(Beginning of Input records)

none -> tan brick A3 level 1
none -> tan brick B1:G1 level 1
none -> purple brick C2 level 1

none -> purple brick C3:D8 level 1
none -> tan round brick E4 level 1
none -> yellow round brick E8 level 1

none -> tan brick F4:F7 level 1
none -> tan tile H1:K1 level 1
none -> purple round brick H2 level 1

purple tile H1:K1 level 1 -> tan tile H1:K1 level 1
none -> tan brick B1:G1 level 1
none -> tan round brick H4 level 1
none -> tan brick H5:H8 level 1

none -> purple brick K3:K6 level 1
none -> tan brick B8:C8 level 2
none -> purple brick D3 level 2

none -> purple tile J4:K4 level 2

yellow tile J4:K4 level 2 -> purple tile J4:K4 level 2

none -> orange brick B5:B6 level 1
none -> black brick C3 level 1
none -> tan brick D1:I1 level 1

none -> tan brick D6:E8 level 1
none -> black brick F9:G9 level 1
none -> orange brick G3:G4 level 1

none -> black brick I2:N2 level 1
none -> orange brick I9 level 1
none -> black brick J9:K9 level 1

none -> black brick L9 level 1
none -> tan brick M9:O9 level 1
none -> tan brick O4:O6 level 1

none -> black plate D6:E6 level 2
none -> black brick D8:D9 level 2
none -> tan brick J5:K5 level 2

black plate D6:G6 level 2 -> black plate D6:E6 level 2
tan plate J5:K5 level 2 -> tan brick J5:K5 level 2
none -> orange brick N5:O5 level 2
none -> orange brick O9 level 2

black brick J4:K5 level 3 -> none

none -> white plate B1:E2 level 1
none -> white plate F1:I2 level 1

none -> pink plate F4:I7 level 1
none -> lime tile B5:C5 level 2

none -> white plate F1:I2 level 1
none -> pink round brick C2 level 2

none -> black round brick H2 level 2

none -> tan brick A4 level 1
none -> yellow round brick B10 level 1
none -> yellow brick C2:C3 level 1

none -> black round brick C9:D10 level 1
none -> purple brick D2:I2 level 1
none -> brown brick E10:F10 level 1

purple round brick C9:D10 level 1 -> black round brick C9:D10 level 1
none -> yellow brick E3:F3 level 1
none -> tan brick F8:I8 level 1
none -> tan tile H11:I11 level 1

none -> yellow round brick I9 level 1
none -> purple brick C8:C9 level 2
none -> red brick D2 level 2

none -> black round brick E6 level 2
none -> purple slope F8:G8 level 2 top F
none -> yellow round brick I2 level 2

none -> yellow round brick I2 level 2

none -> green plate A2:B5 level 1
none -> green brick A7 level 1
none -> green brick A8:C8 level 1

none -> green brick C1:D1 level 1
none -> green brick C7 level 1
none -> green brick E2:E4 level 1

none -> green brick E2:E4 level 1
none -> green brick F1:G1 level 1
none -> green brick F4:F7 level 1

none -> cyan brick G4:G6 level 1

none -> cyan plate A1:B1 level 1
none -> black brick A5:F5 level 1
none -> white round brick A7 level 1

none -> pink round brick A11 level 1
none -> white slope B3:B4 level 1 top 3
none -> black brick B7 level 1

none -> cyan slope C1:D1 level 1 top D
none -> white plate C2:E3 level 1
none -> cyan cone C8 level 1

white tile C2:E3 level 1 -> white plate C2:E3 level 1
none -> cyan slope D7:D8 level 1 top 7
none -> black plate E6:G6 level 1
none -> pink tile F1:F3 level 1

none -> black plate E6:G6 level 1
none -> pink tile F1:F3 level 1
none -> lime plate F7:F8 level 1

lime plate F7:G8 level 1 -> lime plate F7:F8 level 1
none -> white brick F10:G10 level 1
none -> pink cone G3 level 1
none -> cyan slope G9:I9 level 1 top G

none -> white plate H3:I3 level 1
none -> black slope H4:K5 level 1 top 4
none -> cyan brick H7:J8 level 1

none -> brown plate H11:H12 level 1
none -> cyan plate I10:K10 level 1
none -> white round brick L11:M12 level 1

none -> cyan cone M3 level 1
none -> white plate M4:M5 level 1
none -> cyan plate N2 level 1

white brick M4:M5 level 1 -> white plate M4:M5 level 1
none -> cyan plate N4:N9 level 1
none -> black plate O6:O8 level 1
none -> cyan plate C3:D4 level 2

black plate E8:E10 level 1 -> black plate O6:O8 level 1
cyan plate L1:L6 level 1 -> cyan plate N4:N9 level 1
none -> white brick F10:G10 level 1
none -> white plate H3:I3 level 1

(End of Input records)

### What to produce
Copy each entry exactly.

### Reply to the task
none -> tan brick A3 level 1
none -> tan brick B1:G1 level 1
none -> purple brick C2 level 1

none -> purple brick C3:D8 level 1
none -> tan round brick E4 level 1
none -> yellow round brick E8 level 1

none -> tan brick F4:F7 level 1
none -> tan tile H1:K1 level 1
none -> purple round brick H2 level 1

purple tile H1:K1 level 1 -> tan tile H1:K1 level 1
none -> tan brick B1:G1 level 1
none -> tan round brick H4 level 1
none -> tan brick H5:H8 level 1

none -> purple brick K3:K6 level 1
none -> tan brick B8:C8 level 2
none -> purple brick D3 level 2

none -> purple tile J4:K4 level 2

yellow tile J4:K4 level 2 -> purple tile J4:K4 level 2

none -> orange brick B5:B6 level 1
none -> black brick C3 level 1
none -> tan brick D1:I1 level 1

none -> tan brick D6:E8 level 1
none -> black brick F9:G9 level 1
none -> orange brick G3:G4 level 1

none -> black brick I2:N2 level 1
none -> orange brick I9 level 1
none -> black brick J9:K9 level 1

none -> black brick L9 level 1
none -> tan brick M9:O9 level 1
none -> tan brick O4:O6 level 1

none -> black plate D6:E6 level 2
none -> black brick D8:D9 level 2
none -> tan brick J5:K5 level 2

black plate D6:G6 level 2 -> black plate D6:E6 level 2
tan plate J5:K5 level 2 -> tan brick J5:K5 level 2
none -> orange brick N5:O5 level 2
none -> orange brick O9 level 2

black brick J4:K5 level 3 -> none

none -> white plate B1:E2 level 1
none -> white plate F1:I2 level 1

none -> pink plate F4:I7 level 1
none -> lime tile B5:C5 level 2

none -> white plate F1:I2 level 1
none -> pink round brick C2 level 2

none -> black round brick H2 level 2

none -> tan brick A4 level 1
none -> yellow round brick B10 level 1
none -> yellow brick C2:C3 level 1

none -> black round brick C9:D10 level 1
none -> purple brick D2:I2 level 1
none -> brown brick E10:F10 level 1

purple round brick C9:D10 level 1 -> black round brick C9:D10 level 1
none -> yellow brick E3:F3 level 1
none -> tan brick F8:I8 level 1
none -> tan tile H11:I11 level 1

none -> yellow round brick I9 level 1
none -> purple brick C8:C9 level 2
none -> red brick D2 level 2

none -> black round brick E6 level 2
none -> purple slope F8:G8 level 2 top F
none -> yellow round brick I2 level 2

none -> yellow round brick I2 level 2

none -> green plate A2:B5 level 1
none -> green brick A7 level 1
none -> green brick A8:C8 level 1

none -> green brick C1:D1 level 1
none -> green brick C7 level 1
none -> green brick E2:E4 level 1

none -> green brick E2:E4 level 1
none -> green brick F1:G1 level 1
none -> green brick F4:F7 level 1

none -> cyan brick G4:G6 level 1

none -> cyan plate A1:B1 level 1
none -> black brick A5:F5 level 1
none -> white round brick A7 level 1

none -> pink round brick A11 level 1
none -> white slope B3:B4 level 1 top 3
none -> black brick B7 level 1

none -> cyan slope C1:D1 level 1 top D
none -> white plate C2:E3 level 1
none -> cyan cone C8 level 1

white tile C2:E3 level 1 -> white plate C2:E3 level 1
none -> cyan slope D7:D8 level 1 top 7
none -> black plate E6:G6 level 1
none -> pink tile F1:F3 level 1

none -> black plate E6:G6 level 1
none -> pink tile F1:F3 level 1
none -> lime plate F7:F8 level 1

lime plate F7:G8 level 1 -> lime plate F7:F8 level 1
none -> white brick F10:G10 level 1
none -> pink cone G3 level 1
none -> cyan slope G9:I9 level 1 top G

none -> white plate H3:I3 level 1
none -> black slope H4:K5 level 1 top 4
none -> cyan brick H7:J8 level 1

none -> brown plate H11:H12 level 1
none -> cyan plate I10:K10 level 1
none -> white round brick L11:M12 level 1

none -> cyan cone M3 level 1
none -> white plate M4:M5 level 1
none -> cyan plate N2 level 1

white brick M4:M5 level 1 -> white plate M4:M5 level 1
none -> cyan plate N4:N9 level 1
none -> black plate O6:O8 level 1
none -> cyan plate C3:D4 level 2

black plate E8:E10 level 1 -> black plate O6:O8 level 1
cyan plate L1:L6 level 1 -> cyan plate N4:N9 level 1
none -> white brick F10:G10 level 1
none -> white plate H3:I3 level 1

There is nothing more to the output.